In the records below, begin at the line containing "camera: 70 degrees left, 10 degrees up" and end at the line containing "(529, 255) = (409, 322): pink"; quote every line in that span exactly, including both boundary lines, and no others.
++++ Extracted data
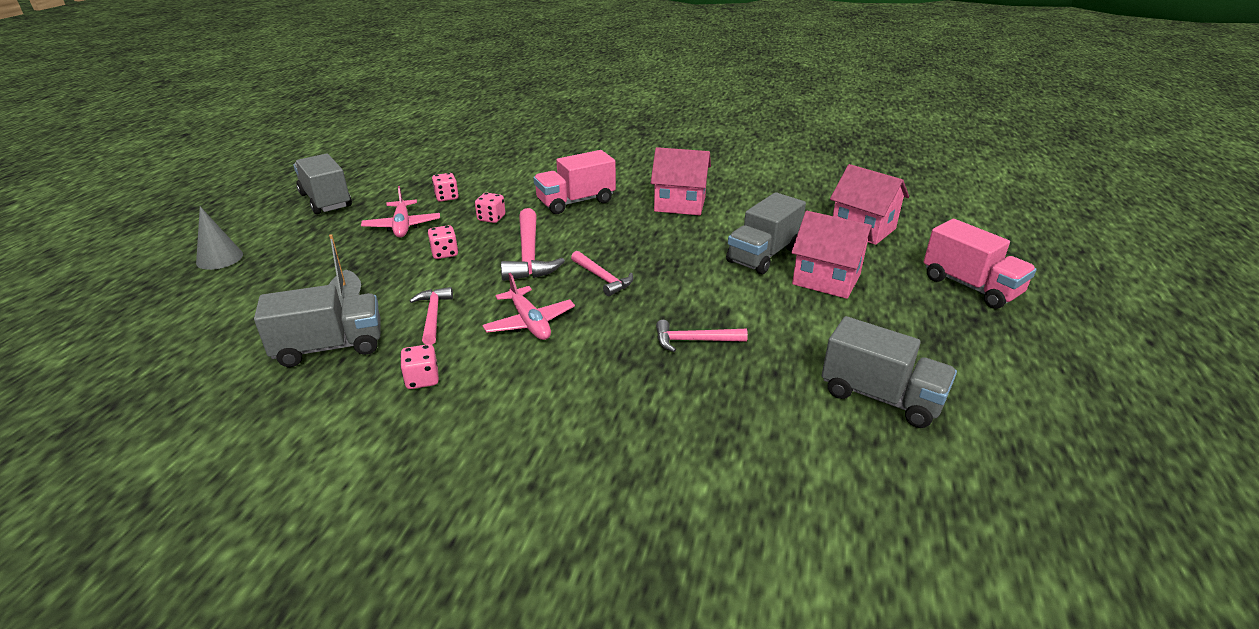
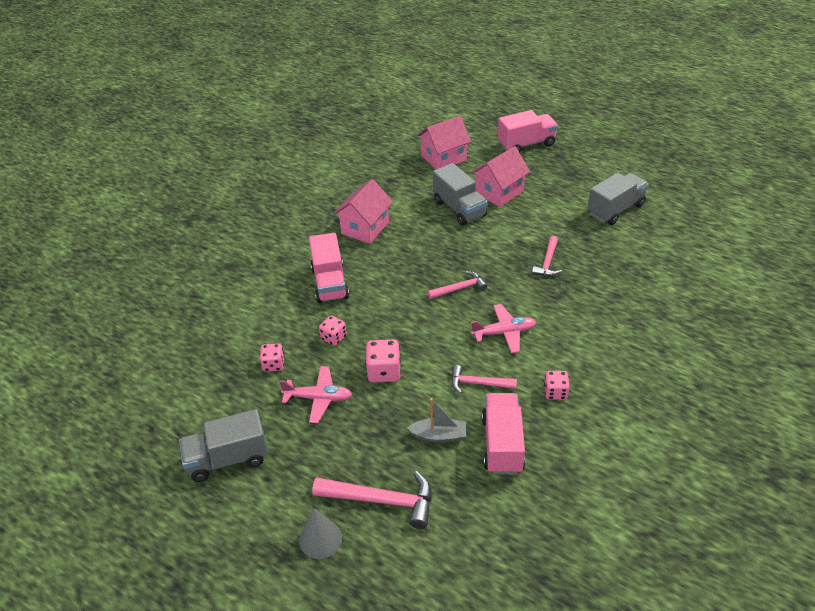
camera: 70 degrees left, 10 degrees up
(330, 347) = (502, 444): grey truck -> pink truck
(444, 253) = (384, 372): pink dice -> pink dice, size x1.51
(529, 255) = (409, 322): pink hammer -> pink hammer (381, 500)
++++++++
++++ Extracted data
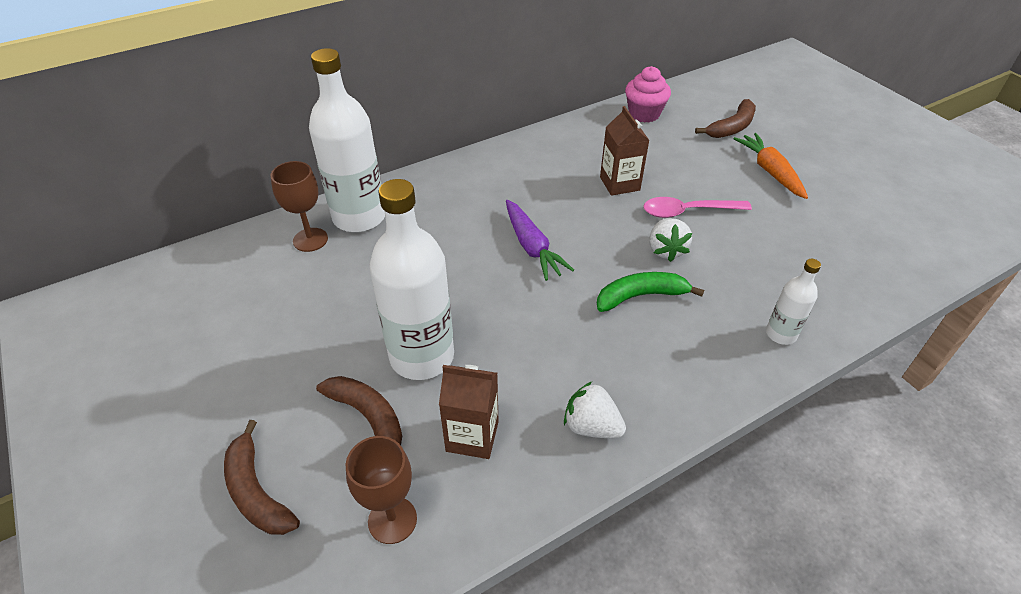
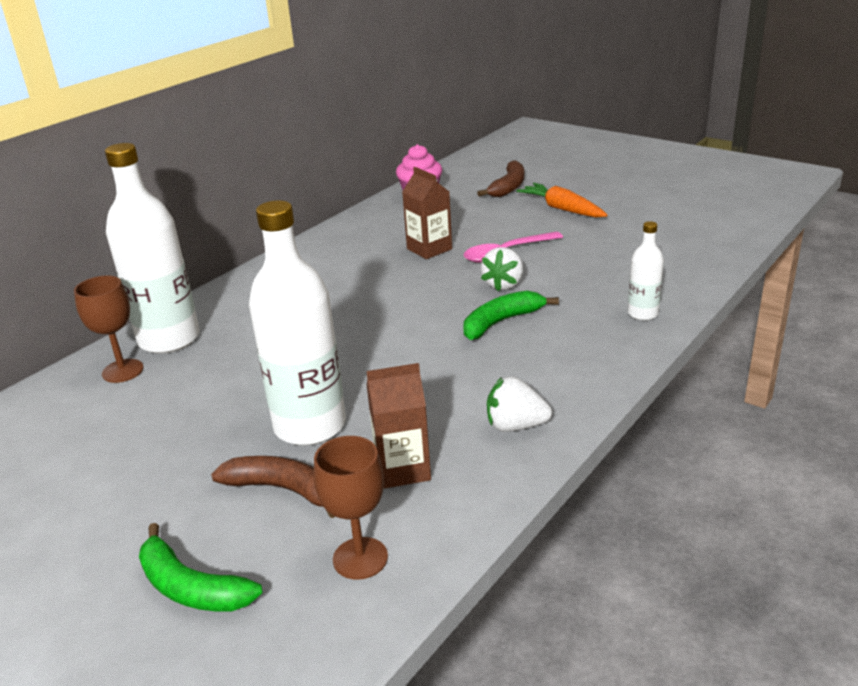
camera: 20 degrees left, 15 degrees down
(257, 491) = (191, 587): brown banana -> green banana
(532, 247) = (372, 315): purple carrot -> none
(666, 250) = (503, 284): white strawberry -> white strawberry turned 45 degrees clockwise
++++++++
### [Solved exercise]
camera: 70 degrees left, 10 degrees up
(330, 347) = (502, 444): grey truck -> pink truck
(444, 253) = (384, 372): pink dice -> pink dice, size x1.51
(529, 255) = (409, 322): pink hammer -> pink hammer (381, 500)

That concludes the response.